▶ Required task
Recast the lines from the one containing "Question: Which point appears" up to and including the one containing "Image resolution: width=426" as a Markdown table with the columns Line No. and Text, numbering each line and leaving out blank lines. Leave the pictures out of the answer.

>> BEGIN

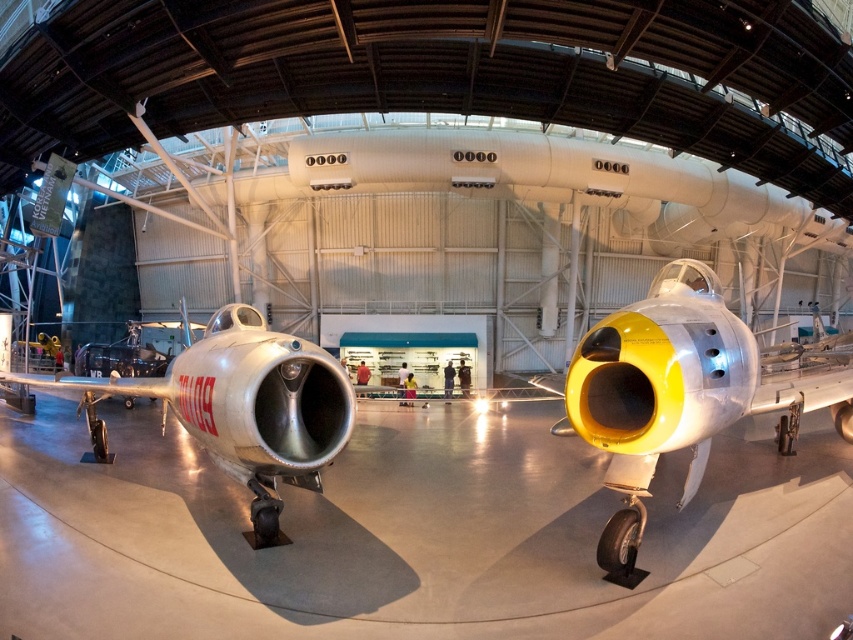
Question: Which point is farther to the camera?

Choices:
 (A) (154, 380)
 (B) (627, 468)

Answer: (A)

Question: Which point appears closest to the camera in this image?

Choices:
 (A) (287, 356)
 (B) (808, 400)

Answer: (A)

Question: From the image, what is the correct spatial relationship of yellow matte jet engine at center in relation to silver metallic airplane at center?

Choices:
 (A) below
 (B) above

Answer: (B)

Question: Which point is closer to the camera?

Choices:
 (A) yellow matte jet engine at center
 (B) silver metallic airplane at center

Answer: (A)

Question: Does yellow matte jet engine at center appear under silver metallic airplane at center?

Choices:
 (A) yes
 (B) no

Answer: (B)

Question: Is yellow matte jet engine at center bigger than silver metallic airplane at center?

Choices:
 (A) no
 (B) yes

Answer: (A)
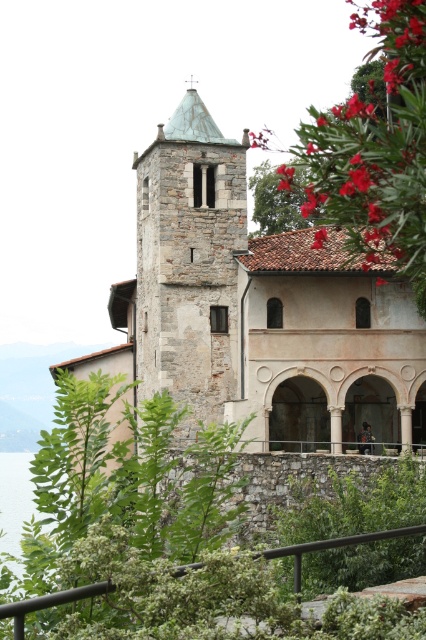
Which is above, black metal/rail at lower center or transparent water at lower left?

black metal/rail at lower center is above.

Is black metal/rail at lower center further to the viewer compared to transparent water at lower left?

That is False.

Identify the location of black metal/rail at lower center. (333, 547).

I want to click on black metal/rail at lower center, so click(x=333, y=547).

What are the coordinates of `stone church at center` in the screenshot? It's located at (256, 308).

Locate an element on the screen. This screenshot has width=426, height=640. stone church at center is located at coordinates (256, 308).

What do you see at coordinates (129, 477) in the screenshot? I see `green leafy plant at center` at bounding box center [129, 477].

Which of these two, green leafy plant at center or black metal/rail at lower center, stands taller?

Standing taller between the two is green leafy plant at center.

Which is in front, point (195, 460) or point (353, 540)?

Point (353, 540) is in front.

Image resolution: width=426 pixels, height=640 pixels. Find the location of `green leafy plant at center`. green leafy plant at center is located at coordinates (129, 477).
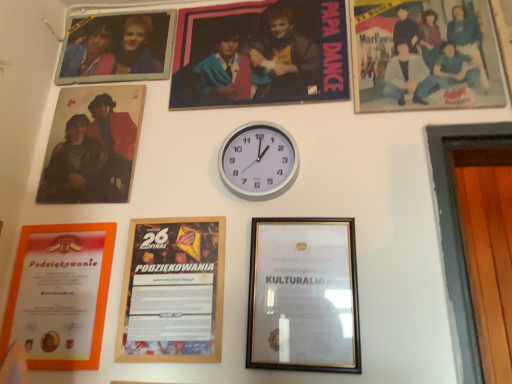
Question: Is gold metallic picture frame at center, the second picture frame when ordered from right to left, directly adjacent to matte plastic poster at upper center, the third picture frame from the right?

Choices:
 (A) yes
 (B) no

Answer: (B)

Question: Does gold metallic picture frame at center, the second picture frame when ordered from right to left, appear on the right side of matte plastic poster at upper center, positioned as the fifth picture frame in left-to-right order?

Choices:
 (A) yes
 (B) no

Answer: (A)

Question: Is gold metallic picture frame at center, the second picture frame when ordered from right to left, oriented away from matte plastic poster at upper center, positioned as the fifth picture frame in left-to-right order?

Choices:
 (A) no
 (B) yes

Answer: (A)

Question: From a real-world perspective, is gold metallic picture frame at center, the sixth picture frame positioned from the left, on matte plastic poster at upper center, the third picture frame from the right?

Choices:
 (A) no
 (B) yes

Answer: (A)

Question: Does gold metallic picture frame at center, the second picture frame when ordered from right to left, have a lesser height compared to matte plastic poster at upper center, positioned as the fifth picture frame in left-to-right order?

Choices:
 (A) yes
 (B) no

Answer: (A)

Question: Is gold metallic picture frame at center, the sixth picture frame positioned from the left, taller than matte plastic poster at upper center, positioned as the fifth picture frame in left-to-right order?

Choices:
 (A) no
 (B) yes

Answer: (A)

Question: Does matte plastic poster at upper center, the third picture frame from the right, come behind gold metallic picture frame at center, the second picture frame when ordered from right to left?

Choices:
 (A) yes
 (B) no

Answer: (A)

Question: Does matte plastic poster at upper center, positioned as the fifth picture frame in left-to-right order, have a smaller size compared to gold metallic picture frame at center, the second picture frame when ordered from right to left?

Choices:
 (A) no
 (B) yes

Answer: (A)

Question: Can you confirm if matte plastic poster at upper center, the third picture frame from the right, is taller than gold metallic picture frame at center, the sixth picture frame positioned from the left?

Choices:
 (A) yes
 (B) no

Answer: (A)

Question: From the image's perspective, is matte plastic poster at upper center, positioned as the fifth picture frame in left-to-right order, located beneath gold metallic picture frame at center, the sixth picture frame positioned from the left?

Choices:
 (A) yes
 (B) no

Answer: (B)

Question: Is matte plastic poster at upper center, the third picture frame from the right, at the right side of gold metallic picture frame at center, the sixth picture frame positioned from the left?

Choices:
 (A) yes
 (B) no

Answer: (B)

Question: Could you tell me if matte plastic poster at upper center, the third picture frame from the right, is facing gold metallic picture frame at center, the second picture frame when ordered from right to left?

Choices:
 (A) yes
 (B) no

Answer: (B)

Question: Considering the relative sizes of orange paper certificate at lower left, arranged as the 7th picture frame when viewed from the right, and metallic photo frame at upper left, placed as the third picture frame when sorted from left to right, in the image provided, is orange paper certificate at lower left, arranged as the 7th picture frame when viewed from the right, bigger than metallic photo frame at upper left, placed as the third picture frame when sorted from left to right,?

Choices:
 (A) no
 (B) yes

Answer: (A)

>> END

▶ Finished task
| Line No. | Text |
|---|---|
| 1 | Question: Which point appears closest to the camera in this image? |
| 2 | Choices: |
| 3 |  (A) (287, 356) |
| 4 |  (B) (808, 400) |
| 5 | Answer: (A) |
| 6 | Question: From the image, what is the correct spatial relationship of yellow matte jet engine at center in relation to silver metallic airplane at center? |
| 7 | Choices: |
| 8 |  (A) below |
| 9 |  (B) above |
| 10 | Answer: (B) |
| 11 | Question: Which point is closer to the camera? |
| 12 | Choices: |
| 13 |  (A) yellow matte jet engine at center |
| 14 |  (B) silver metallic airplane at center |
| 15 | Answer: (A) |
| 16 | Question: Does yellow matte jet engine at center appear under silver metallic airplane at center? |
| 17 | Choices: |
| 18 |  (A) yes |
| 19 |  (B) no |
| 20 | Answer: (B) |
| 21 | Question: Is yellow matte jet engine at center bigger than silver metallic airplane at center? |
| 22 | Choices: |
| 23 |  (A) no |
| 24 |  (B) yes |
| 25 | Answer: (A) |
| 26 | Which is above, black metal/rail at lower center or transparent water at lower left? |
| 27 | black metal/rail at lower center is above. |
| 28 | Is black metal/rail at lower center further to the viewer compared to transparent water at lower left? |
| 29 | That is False. |
| 30 | Identify the location of black metal/rail at lower center. (333, 547). |
| 31 | I want to click on black metal/rail at lower center, so click(x=333, y=547). |
| 32 | What are the coordinates of `stone church at center` in the screenshot? It's located at (256, 308). |
| 33 | Locate an element on the screen. This screenshot has width=426, height=640. stone church at center is located at coordinates (256, 308). |
| 34 | What do you see at coordinates (129, 477) in the screenshot? I see `green leafy plant at center` at bounding box center [129, 477]. |
| 35 | Which of these two, green leafy plant at center or black metal/rail at lower center, stands taller? |
| 36 | Standing taller between the two is green leafy plant at center. |
| 37 | Which is in front, point (195, 460) or point (353, 540)? |
| 38 | Point (353, 540) is in front. |
| 39 | Image resolution: width=426 pixels, height=640 pixels. Find the location of `green leafy plant at center`. green leafy plant at center is located at coordinates (129, 477). |